++++ Source records ++++

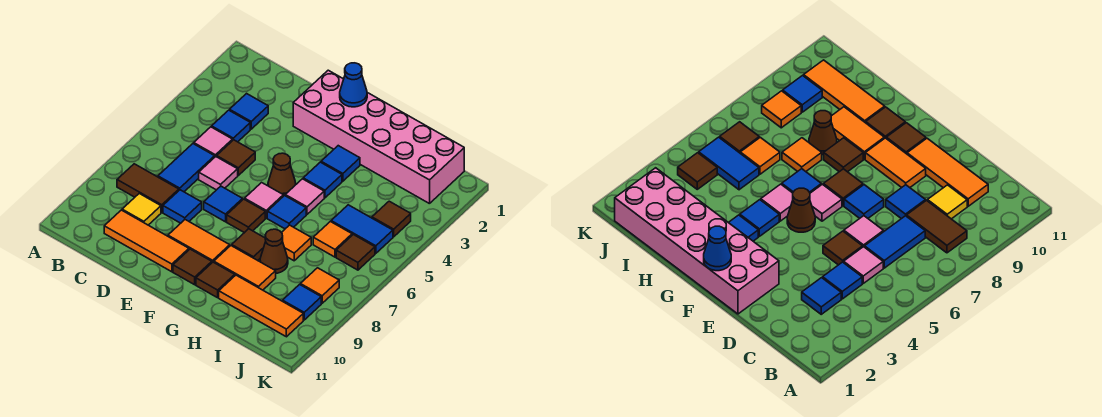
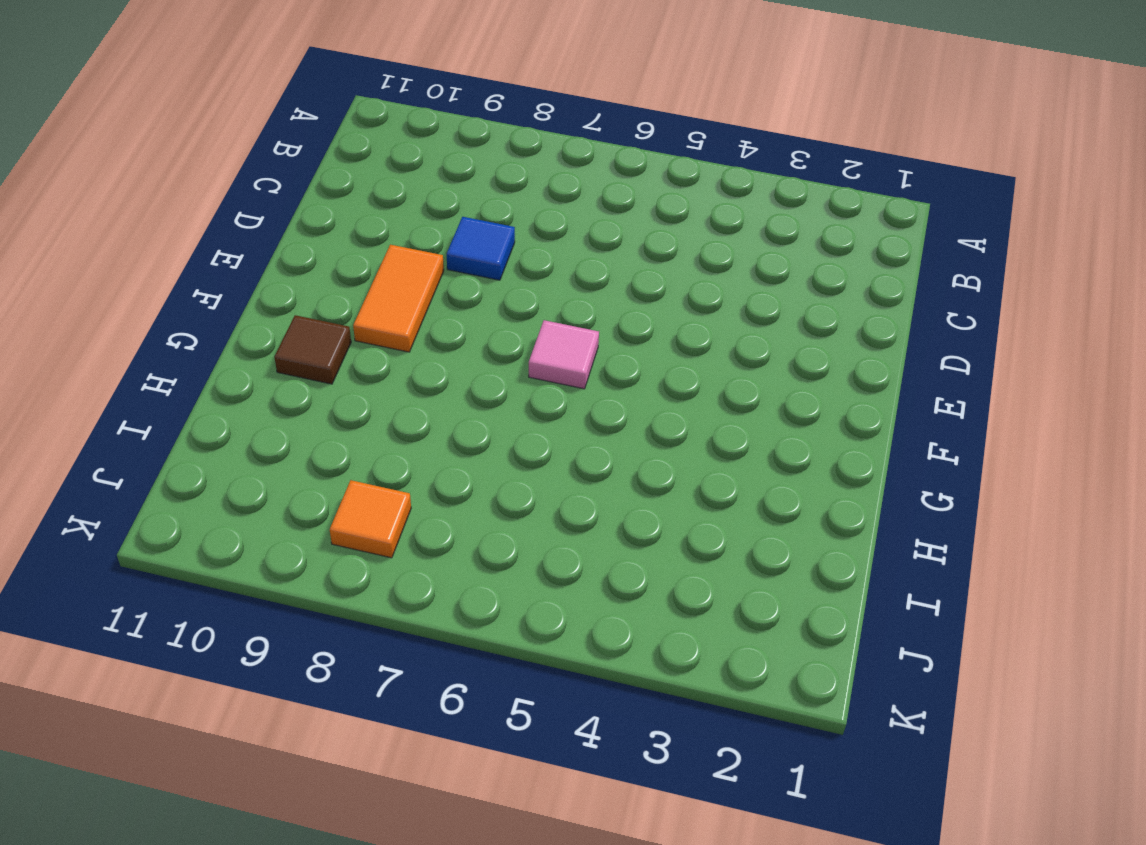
none -> brown tile B8:C8 level 1
none -> blue tile C3 level 1
none -> blue tile C4 level 1
none -> pink tile C5 level 1

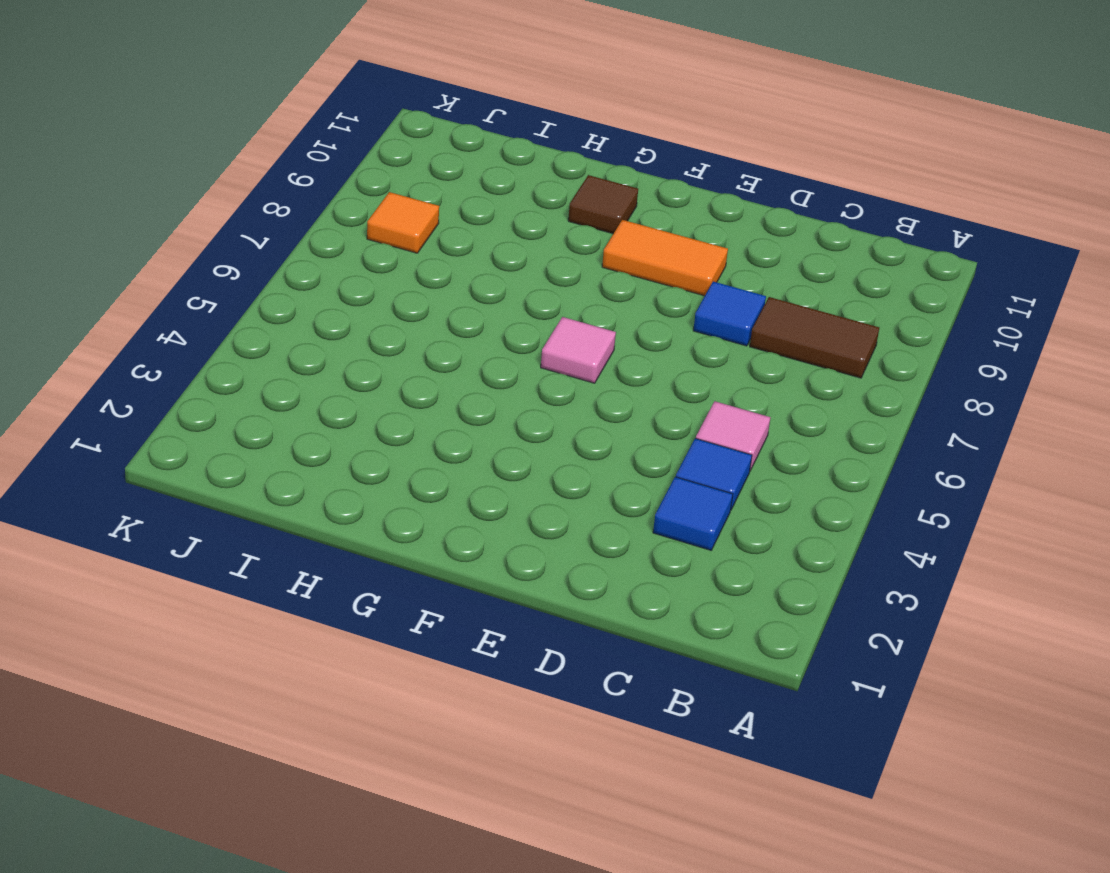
none -> blue tile C6:C7 level 1
none -> yellow tile C9 level 1
none -> orange tile C10:E10 level 1
none -> brown tile D5 level 1

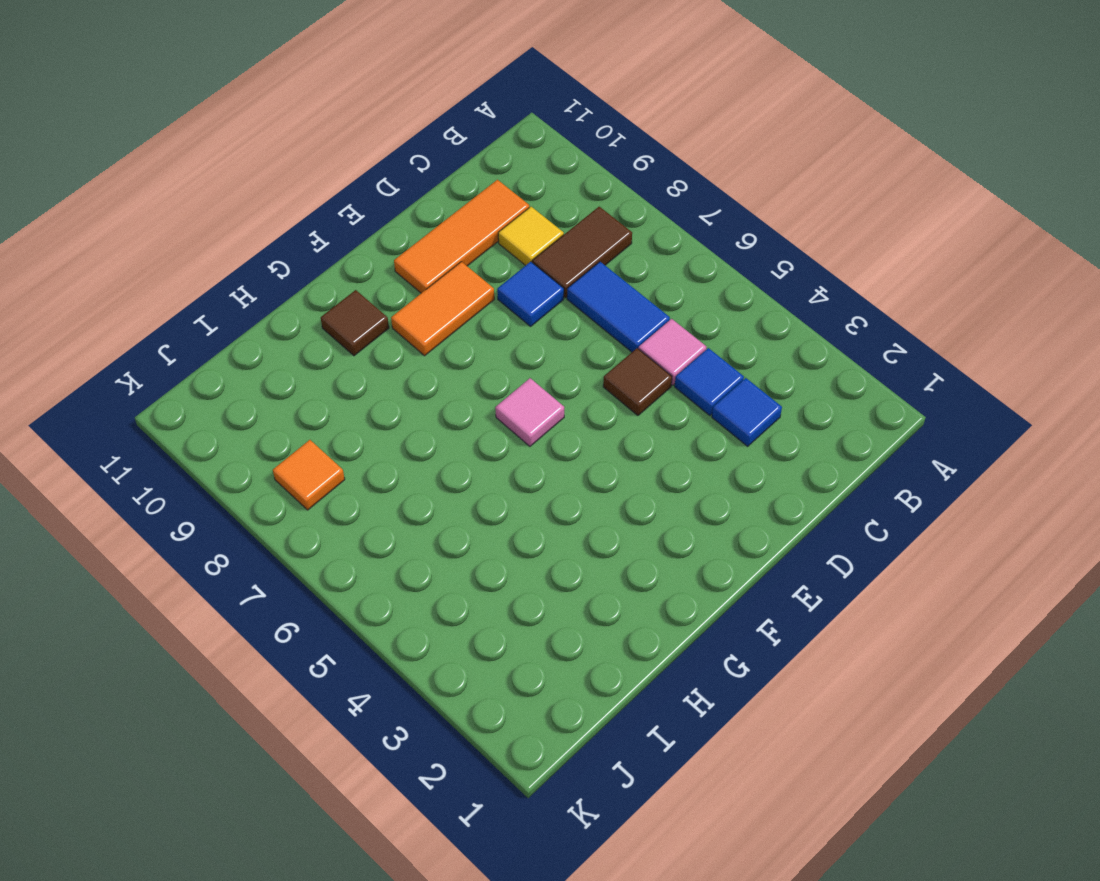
none -> pink tile D6 level 1
none -> pink brick E1:J2 level 1
none -> blue tile E7 level 1
none -> brown cone F5 level 1

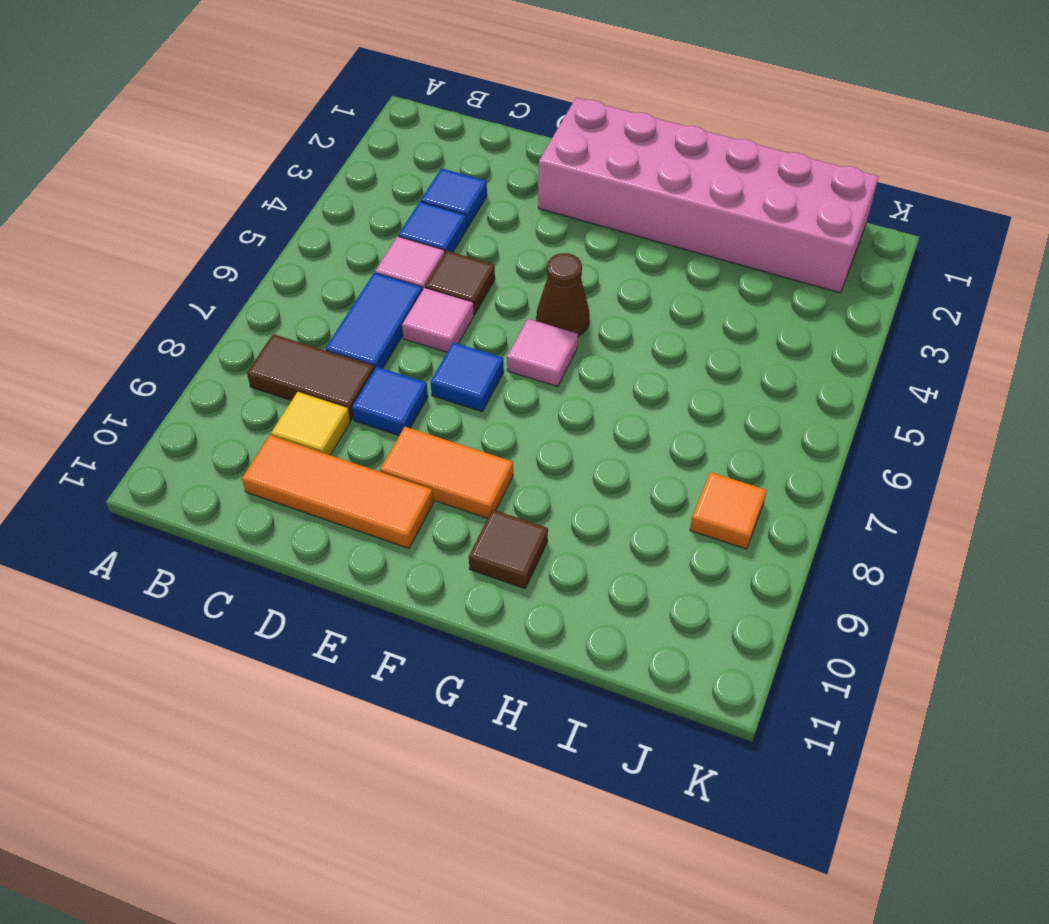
none -> brown tile F7 level 1
none -> brown tile F10 level 1
none -> blue tile G3 level 1
none -> blue tile G4 level 1

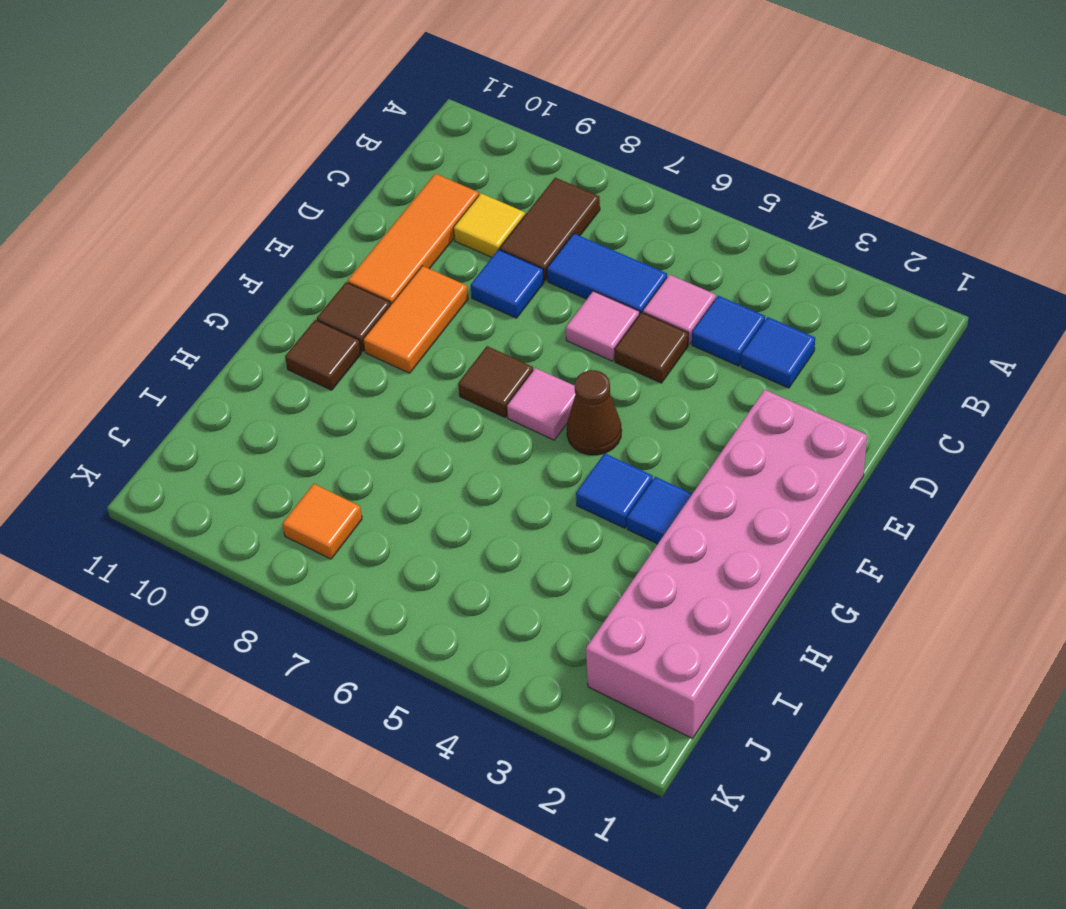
none -> blue tile E7 level 1
none -> pink tile G5 level 1
none -> blue tile G6 level 1
none -> brown tile G8 level 1

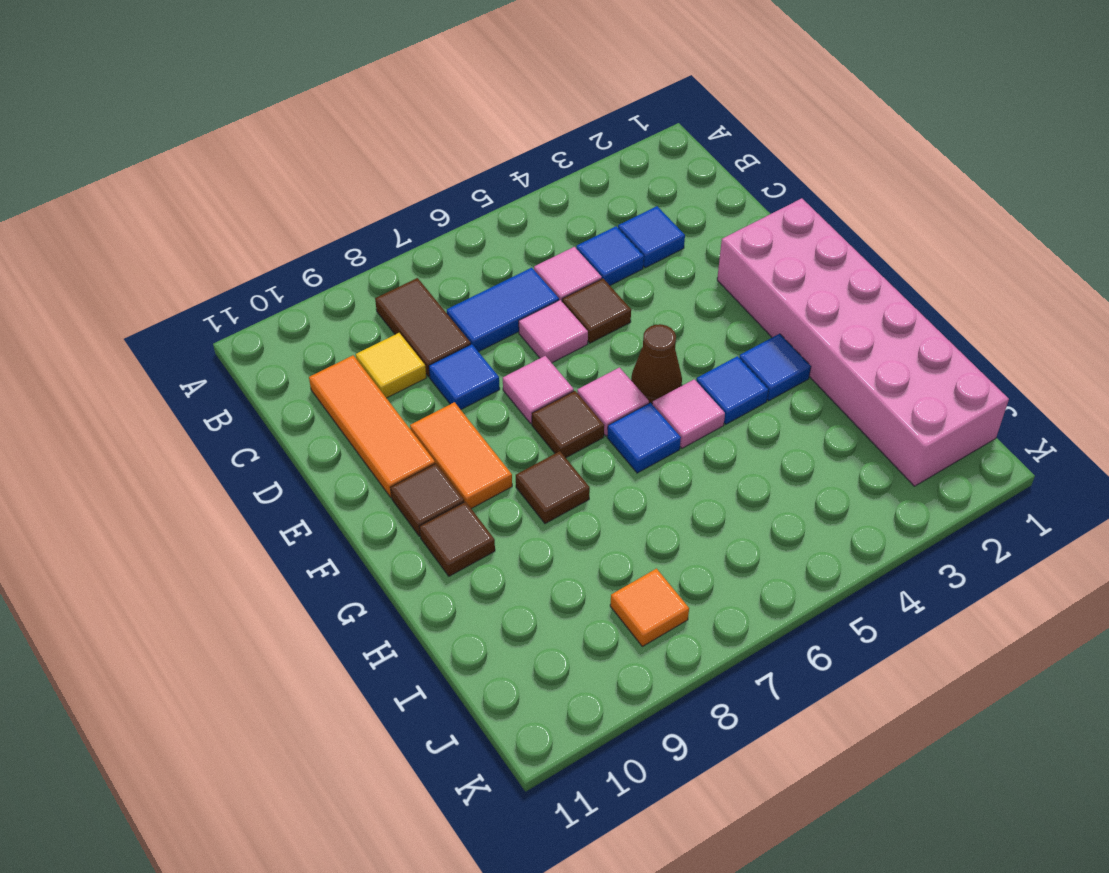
pink tile E7 level 1 -> blue tile E7 level 1
none -> orange tile G9:H9 level 1
none -> orange tile H7 level 1
none -> brown cone H8 level 1
none -> orange tile H10:J10 level 1

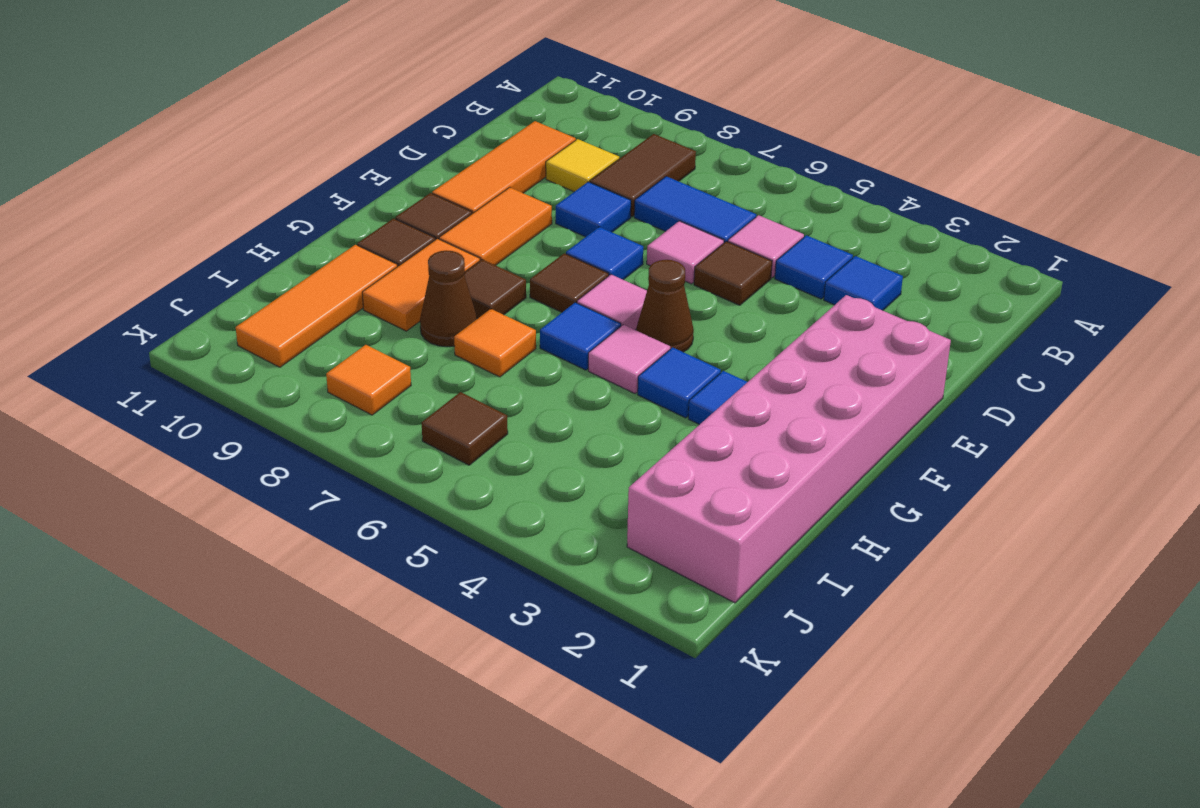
none -> blue tile I5:J5 level 1
none -> orange tile I6 level 1
none -> brown tile J4 level 1
none -> blue tile J9 level 1

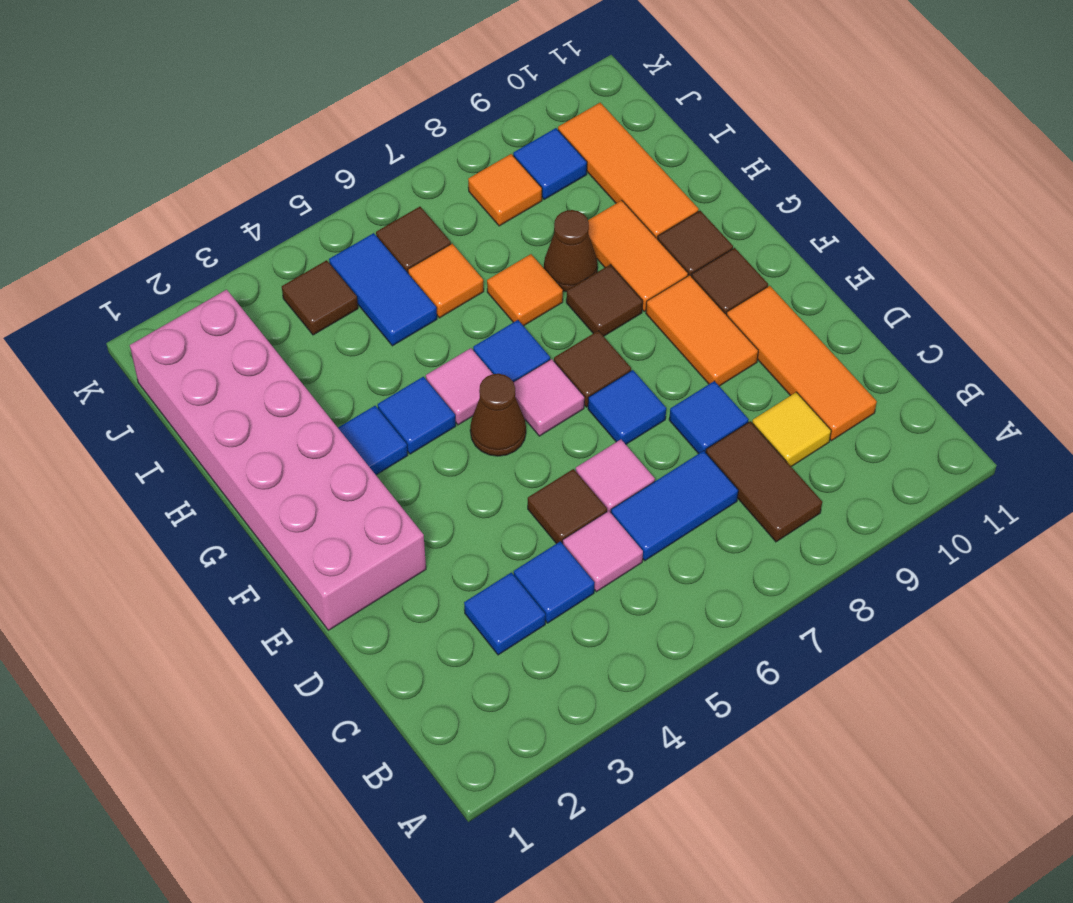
none -> blue cone F1 level 2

++++

■ **Your assignment**: An exact copy is needed. It runs from the line above containing "none -> pink brick E1:J2 level 1" down to the line containing "none -> brown cone H8 level 1", both included, with no pictures.

■ **Answer space**:
none -> pink brick E1:J2 level 1
none -> blue tile E7 level 1
none -> brown cone F5 level 1

none -> brown tile F7 level 1
none -> brown tile F10 level 1
none -> blue tile G3 level 1
none -> blue tile G4 level 1

none -> blue tile E7 level 1
none -> pink tile G5 level 1
none -> blue tile G6 level 1
none -> brown tile G8 level 1

pink tile E7 level 1 -> blue tile E7 level 1
none -> orange tile G9:H9 level 1
none -> orange tile H7 level 1
none -> brown cone H8 level 1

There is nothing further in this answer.